Using the records below, find every line that includes "black" and copy it.

• • • • •

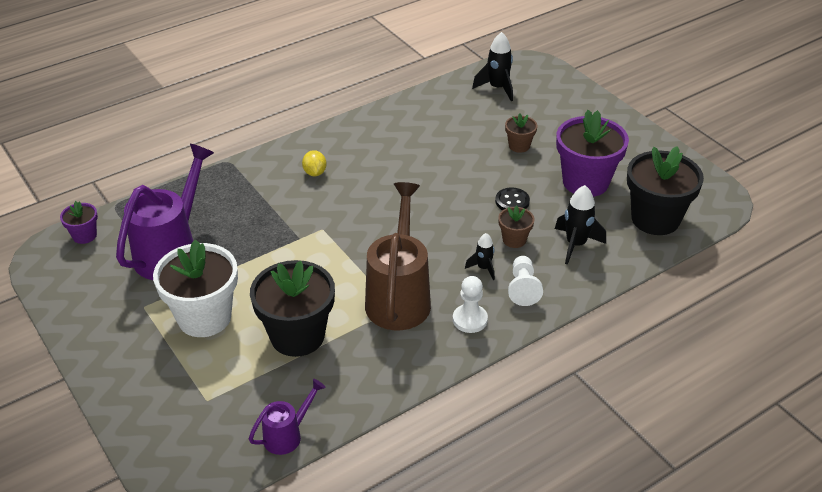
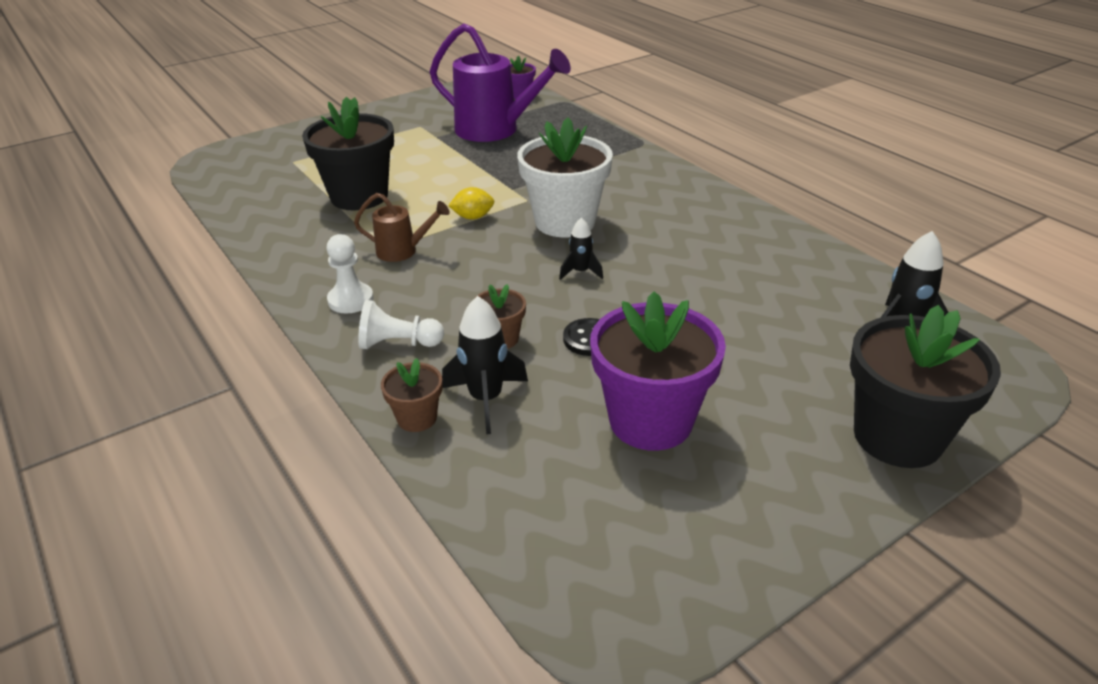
camera: 90 degrees right, 5 degrees down
(204, 317) = (399, 152): white flower pot -> white flower pot (565, 222)
(287, 435) = (231, 199): purple watering can -> none
(315, 173) = (632, 190): yellow lemon -> yellow lemon (473, 217)
(399, 297) = (402, 251): brown watering can -> brown watering can, size x0.50
(483, 268) = (444, 311): black rocket -> black rocket (580, 272)
(519, 146) = (737, 350): brown flower pot -> brown flower pot (417, 418)
(655, 219) = (551, 506): black flower pot -> black flower pot (897, 437)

• • • • •

### OUTPUT
(483, 268) = (444, 311): black rocket -> black rocket (580, 272)
(655, 219) = (551, 506): black flower pot -> black flower pot (897, 437)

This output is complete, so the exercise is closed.